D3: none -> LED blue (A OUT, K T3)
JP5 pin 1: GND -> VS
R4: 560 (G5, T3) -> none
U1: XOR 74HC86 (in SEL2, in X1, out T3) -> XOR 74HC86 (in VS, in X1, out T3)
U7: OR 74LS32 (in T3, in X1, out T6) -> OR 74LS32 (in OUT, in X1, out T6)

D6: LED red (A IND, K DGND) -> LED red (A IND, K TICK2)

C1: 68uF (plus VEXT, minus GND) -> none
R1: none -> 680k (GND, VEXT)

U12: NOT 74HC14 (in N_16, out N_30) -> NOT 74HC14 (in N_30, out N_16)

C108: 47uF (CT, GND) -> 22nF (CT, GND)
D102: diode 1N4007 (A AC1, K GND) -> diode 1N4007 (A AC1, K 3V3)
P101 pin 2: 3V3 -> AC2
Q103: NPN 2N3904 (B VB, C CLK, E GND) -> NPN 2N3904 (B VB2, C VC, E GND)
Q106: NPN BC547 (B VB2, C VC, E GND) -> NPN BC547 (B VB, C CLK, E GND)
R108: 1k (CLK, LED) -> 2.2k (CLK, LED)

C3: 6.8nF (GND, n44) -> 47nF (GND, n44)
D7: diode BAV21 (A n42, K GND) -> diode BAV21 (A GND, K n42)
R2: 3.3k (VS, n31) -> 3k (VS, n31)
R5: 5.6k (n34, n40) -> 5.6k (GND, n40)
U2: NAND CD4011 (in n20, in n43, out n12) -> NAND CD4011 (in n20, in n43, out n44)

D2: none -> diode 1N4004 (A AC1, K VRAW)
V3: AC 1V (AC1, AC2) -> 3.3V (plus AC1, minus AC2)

= Task statement =
Only a number is expected: how many lines of the data include the string "plus".

= Task solution =
2